Every line below between the line holding "The pink truck ended up elsewhere." and the line holding "The green truck ended up elsewhere.", inclusive, should be repeated exactly, and all other lines omitted.

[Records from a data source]
- Opening Delimiter -

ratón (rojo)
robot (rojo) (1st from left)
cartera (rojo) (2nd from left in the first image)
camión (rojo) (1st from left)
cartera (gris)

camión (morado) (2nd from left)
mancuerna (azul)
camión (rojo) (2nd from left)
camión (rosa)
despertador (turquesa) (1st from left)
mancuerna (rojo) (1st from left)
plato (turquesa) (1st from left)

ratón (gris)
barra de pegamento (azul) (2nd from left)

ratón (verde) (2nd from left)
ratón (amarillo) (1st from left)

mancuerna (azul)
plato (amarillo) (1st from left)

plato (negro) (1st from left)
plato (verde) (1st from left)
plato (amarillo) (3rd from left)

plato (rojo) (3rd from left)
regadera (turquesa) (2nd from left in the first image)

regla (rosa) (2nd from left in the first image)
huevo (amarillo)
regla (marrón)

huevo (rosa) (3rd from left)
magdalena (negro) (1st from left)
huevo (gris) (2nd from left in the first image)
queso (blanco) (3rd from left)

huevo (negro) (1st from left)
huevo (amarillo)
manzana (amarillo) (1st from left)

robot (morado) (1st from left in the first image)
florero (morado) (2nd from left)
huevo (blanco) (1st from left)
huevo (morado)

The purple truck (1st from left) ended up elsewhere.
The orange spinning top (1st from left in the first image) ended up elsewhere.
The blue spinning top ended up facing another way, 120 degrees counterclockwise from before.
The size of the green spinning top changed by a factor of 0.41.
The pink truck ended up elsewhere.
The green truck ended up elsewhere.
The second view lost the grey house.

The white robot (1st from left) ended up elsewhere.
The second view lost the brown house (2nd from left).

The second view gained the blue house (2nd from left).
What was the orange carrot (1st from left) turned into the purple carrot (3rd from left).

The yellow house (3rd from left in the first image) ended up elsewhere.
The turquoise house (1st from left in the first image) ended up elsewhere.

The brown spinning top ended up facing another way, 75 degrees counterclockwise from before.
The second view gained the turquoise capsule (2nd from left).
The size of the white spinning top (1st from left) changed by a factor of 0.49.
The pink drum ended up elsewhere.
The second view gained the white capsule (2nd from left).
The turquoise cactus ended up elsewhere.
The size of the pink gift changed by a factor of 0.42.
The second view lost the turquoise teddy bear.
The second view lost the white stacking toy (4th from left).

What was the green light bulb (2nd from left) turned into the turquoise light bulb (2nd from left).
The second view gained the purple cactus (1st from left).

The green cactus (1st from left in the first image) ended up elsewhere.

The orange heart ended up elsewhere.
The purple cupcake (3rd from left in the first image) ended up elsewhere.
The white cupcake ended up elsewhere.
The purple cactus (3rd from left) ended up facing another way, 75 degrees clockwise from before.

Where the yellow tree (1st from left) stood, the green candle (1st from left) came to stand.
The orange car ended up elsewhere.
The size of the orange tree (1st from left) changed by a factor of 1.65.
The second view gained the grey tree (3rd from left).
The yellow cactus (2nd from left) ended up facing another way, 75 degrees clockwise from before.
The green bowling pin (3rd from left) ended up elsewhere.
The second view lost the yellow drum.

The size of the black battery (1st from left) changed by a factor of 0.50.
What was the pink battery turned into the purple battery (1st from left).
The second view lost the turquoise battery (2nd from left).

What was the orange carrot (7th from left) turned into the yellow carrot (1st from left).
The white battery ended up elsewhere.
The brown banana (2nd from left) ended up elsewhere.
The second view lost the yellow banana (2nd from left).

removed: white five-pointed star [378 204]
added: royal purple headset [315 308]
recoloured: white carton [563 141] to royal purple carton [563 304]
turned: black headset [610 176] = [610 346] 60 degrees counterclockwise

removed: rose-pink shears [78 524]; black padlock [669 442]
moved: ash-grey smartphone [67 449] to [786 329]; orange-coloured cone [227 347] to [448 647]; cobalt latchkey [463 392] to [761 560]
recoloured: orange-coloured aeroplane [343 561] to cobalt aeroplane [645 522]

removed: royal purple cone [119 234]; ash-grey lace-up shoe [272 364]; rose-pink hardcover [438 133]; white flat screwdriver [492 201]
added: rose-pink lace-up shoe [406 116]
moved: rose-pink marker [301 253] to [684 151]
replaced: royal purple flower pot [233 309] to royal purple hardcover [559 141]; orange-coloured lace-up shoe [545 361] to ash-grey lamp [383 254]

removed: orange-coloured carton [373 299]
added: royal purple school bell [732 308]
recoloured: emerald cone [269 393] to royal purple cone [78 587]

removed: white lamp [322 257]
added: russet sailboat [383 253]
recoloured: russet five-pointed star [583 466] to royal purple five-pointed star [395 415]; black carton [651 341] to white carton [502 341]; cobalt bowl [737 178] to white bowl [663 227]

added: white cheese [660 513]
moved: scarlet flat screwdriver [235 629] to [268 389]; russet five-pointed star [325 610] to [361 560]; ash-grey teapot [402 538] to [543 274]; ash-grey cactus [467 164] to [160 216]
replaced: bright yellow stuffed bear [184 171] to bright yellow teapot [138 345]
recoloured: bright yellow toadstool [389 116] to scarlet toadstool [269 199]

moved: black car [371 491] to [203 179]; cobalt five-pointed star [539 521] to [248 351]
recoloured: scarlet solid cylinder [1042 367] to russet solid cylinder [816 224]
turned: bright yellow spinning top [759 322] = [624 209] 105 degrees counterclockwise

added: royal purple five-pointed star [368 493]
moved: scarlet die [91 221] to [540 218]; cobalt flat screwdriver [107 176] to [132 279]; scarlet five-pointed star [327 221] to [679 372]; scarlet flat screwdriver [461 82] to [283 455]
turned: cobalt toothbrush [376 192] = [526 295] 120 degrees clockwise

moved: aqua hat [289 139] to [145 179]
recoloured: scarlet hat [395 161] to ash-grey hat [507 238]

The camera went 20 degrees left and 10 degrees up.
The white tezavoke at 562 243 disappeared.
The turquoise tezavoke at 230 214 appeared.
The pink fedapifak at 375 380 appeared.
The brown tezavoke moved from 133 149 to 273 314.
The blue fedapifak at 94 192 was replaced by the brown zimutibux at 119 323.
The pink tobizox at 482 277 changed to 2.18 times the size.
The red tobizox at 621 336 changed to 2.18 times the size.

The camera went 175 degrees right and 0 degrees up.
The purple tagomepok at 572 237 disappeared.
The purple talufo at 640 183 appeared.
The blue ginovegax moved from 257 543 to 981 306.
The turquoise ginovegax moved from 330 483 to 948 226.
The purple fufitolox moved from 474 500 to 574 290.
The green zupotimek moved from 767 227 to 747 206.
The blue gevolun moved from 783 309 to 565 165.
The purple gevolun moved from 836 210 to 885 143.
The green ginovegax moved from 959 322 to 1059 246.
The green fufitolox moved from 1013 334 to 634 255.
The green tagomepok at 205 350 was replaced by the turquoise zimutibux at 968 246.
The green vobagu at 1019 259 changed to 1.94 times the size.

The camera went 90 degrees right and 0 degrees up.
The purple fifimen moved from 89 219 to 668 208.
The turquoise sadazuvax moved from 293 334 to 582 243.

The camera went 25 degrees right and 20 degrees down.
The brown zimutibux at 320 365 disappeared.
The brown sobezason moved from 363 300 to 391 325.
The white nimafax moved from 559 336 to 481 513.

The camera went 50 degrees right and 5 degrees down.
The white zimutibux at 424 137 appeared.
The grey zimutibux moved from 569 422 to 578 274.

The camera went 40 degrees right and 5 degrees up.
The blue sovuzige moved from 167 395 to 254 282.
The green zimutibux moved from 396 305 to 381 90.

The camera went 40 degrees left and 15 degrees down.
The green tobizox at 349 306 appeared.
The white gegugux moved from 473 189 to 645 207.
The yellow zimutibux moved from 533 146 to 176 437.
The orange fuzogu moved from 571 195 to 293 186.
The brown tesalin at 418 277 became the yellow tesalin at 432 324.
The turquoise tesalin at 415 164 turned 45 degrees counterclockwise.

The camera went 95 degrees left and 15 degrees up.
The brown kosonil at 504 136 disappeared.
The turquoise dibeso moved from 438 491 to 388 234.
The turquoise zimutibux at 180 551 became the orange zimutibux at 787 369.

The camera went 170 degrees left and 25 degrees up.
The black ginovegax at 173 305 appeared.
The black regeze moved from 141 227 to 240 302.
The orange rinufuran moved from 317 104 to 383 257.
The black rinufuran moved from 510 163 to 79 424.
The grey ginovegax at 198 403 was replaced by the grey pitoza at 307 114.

- Closing Delimiter -

» WRITTEN RESPONSE
The pink truck ended up elsewhere.
The green truck ended up elsewhere.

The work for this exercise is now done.